Spatial reasoning data:

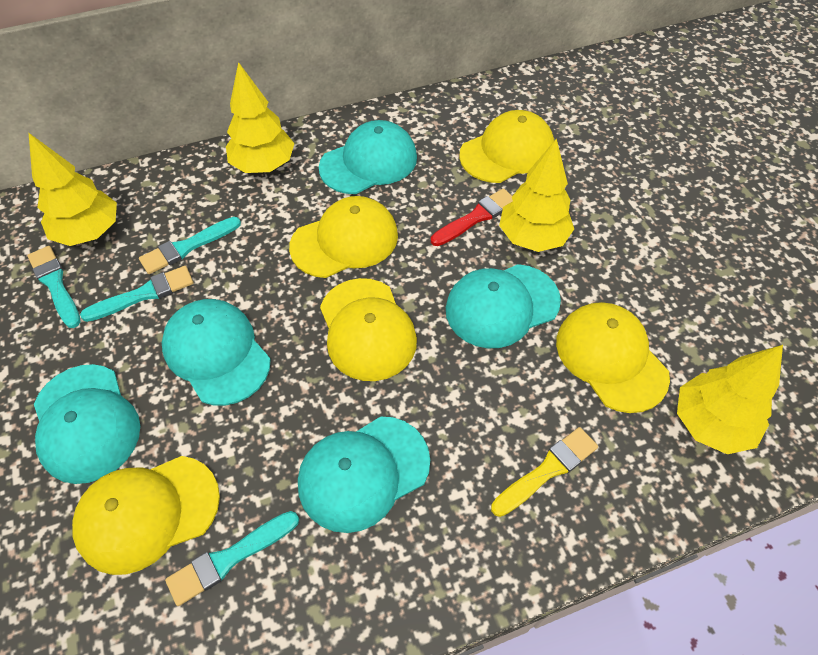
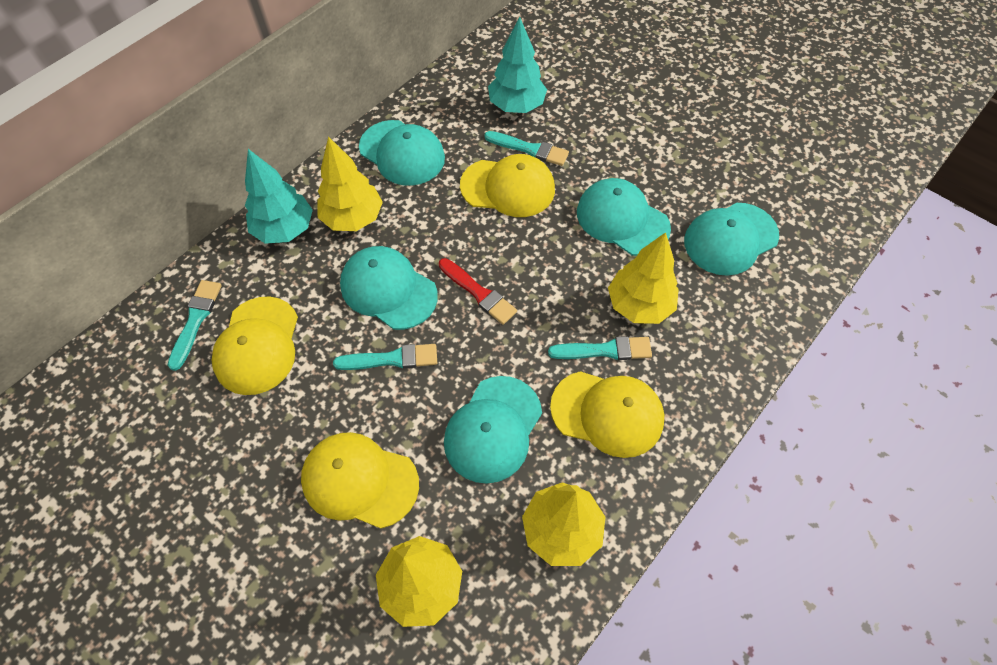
turquoise tree: 0 -> 2
yellow brush: 1 -> 0
yellow cap: 5 -> 4

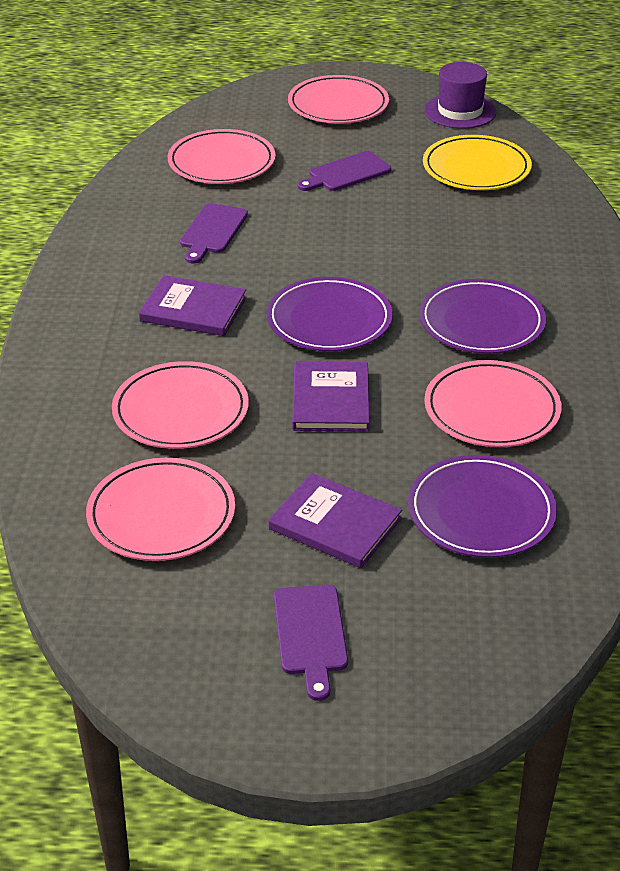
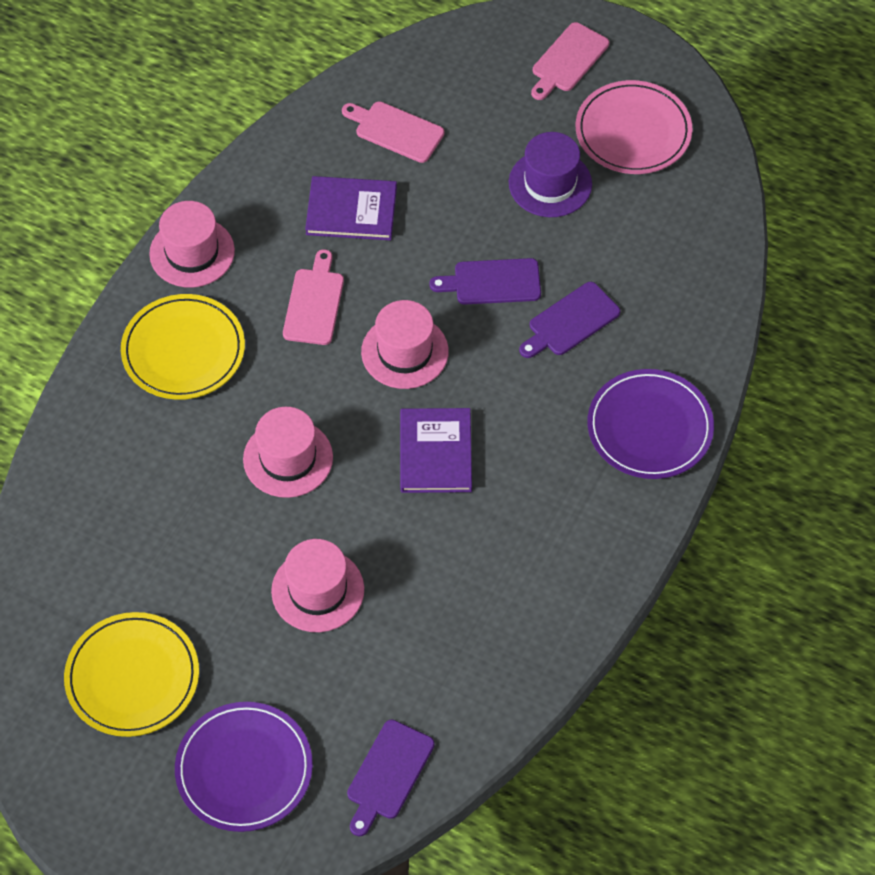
pink cutting board: 0 -> 3
pink hat: 0 -> 4
pink plate: 5 -> 1
purple book: 3 -> 2
purple plate: 3 -> 2
yellow plate: 1 -> 2

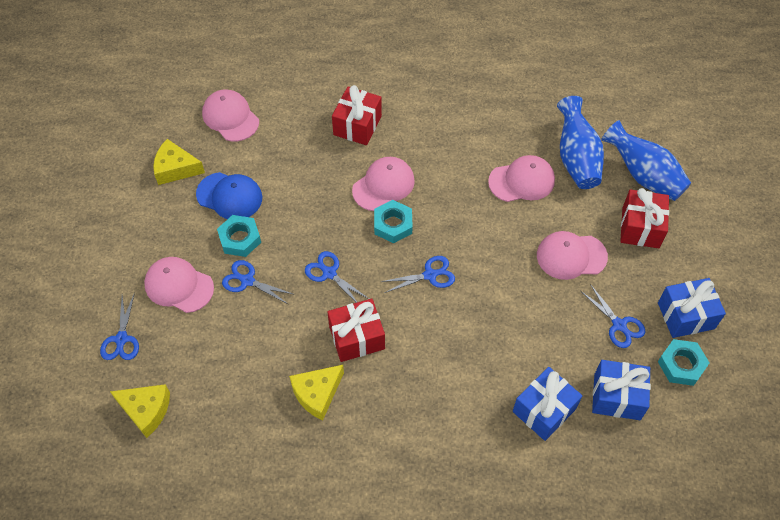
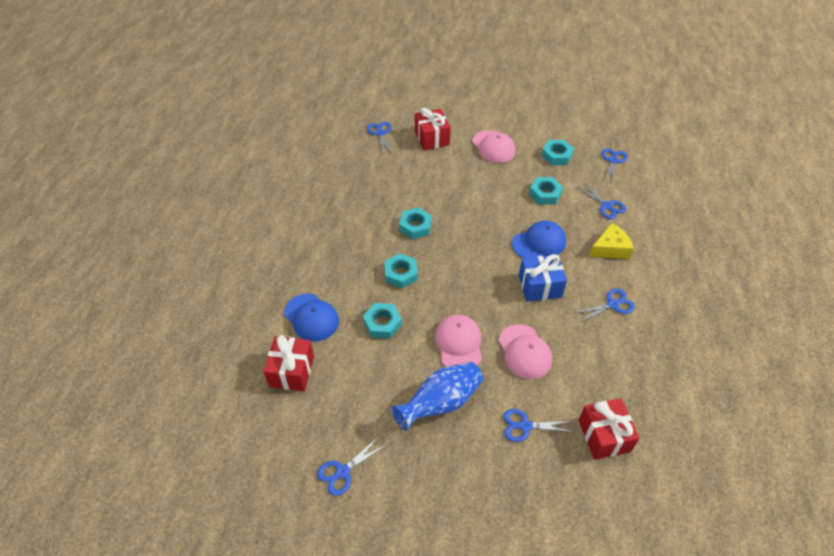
blue cap: 1 -> 2
blue gift: 3 -> 1
blue scissors: 5 -> 6
blue vase: 2 -> 1
pink cap: 5 -> 3
turquoise nut: 3 -> 5
yellow cheese: 3 -> 1

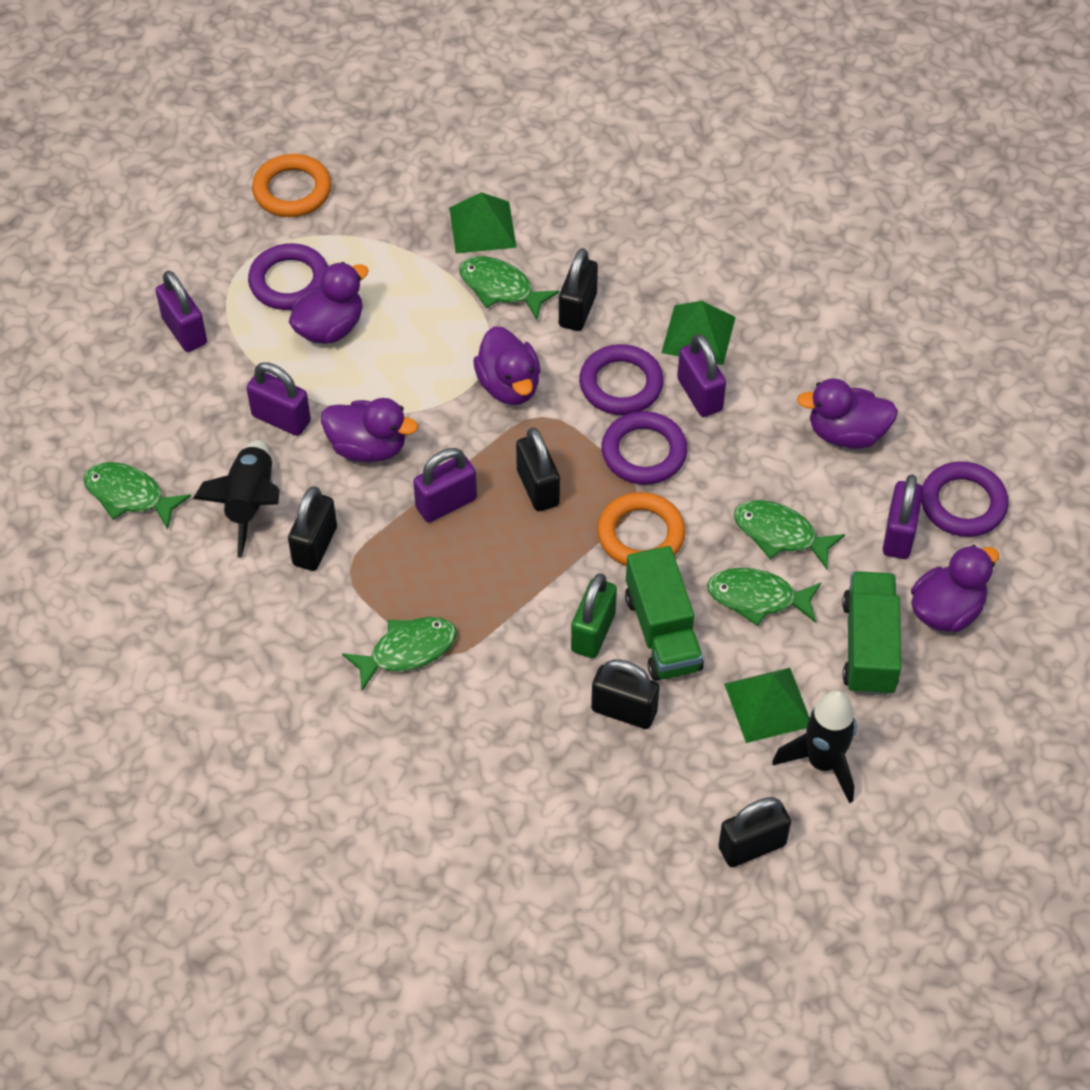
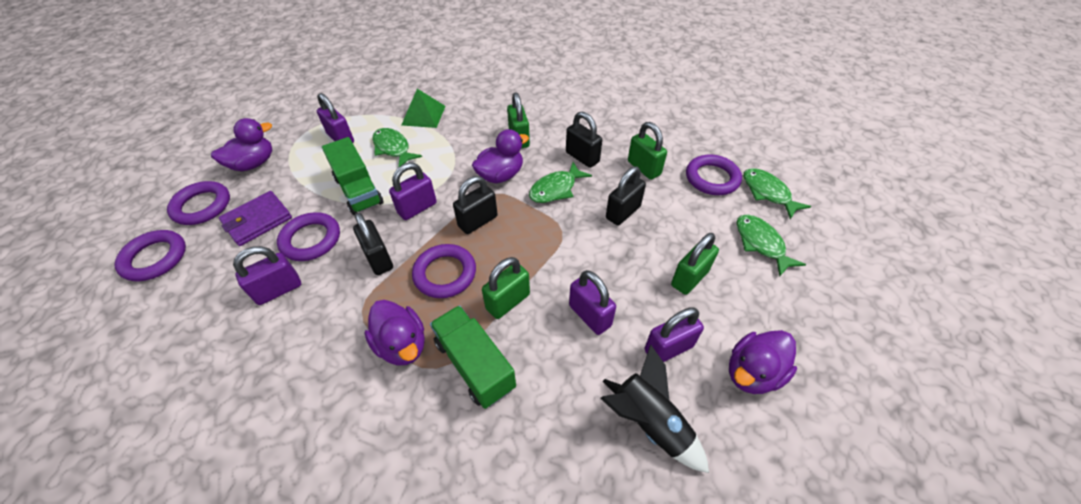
black padlock: 5 -> 4
black rocket: 2 -> 1
green fish: 5 -> 4
green padlock: 1 -> 4
green pyramid: 3 -> 1
orange ring: 2 -> 0
purple duck: 5 -> 4
purple ring: 4 -> 5
purple wallet: 0 -> 1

*What is needed*
Return exactly the line containing "blue gift: 3 -> 1" and every line after it, up to and including the final line of the entries above. Pictures stay out.

*Result*
blue gift: 3 -> 1
blue scissors: 5 -> 6
blue vase: 2 -> 1
pink cap: 5 -> 3
turquoise nut: 3 -> 5
yellow cheese: 3 -> 1

black padlock: 5 -> 4
black rocket: 2 -> 1
green fish: 5 -> 4
green padlock: 1 -> 4
green pyramid: 3 -> 1
orange ring: 2 -> 0
purple duck: 5 -> 4
purple ring: 4 -> 5
purple wallet: 0 -> 1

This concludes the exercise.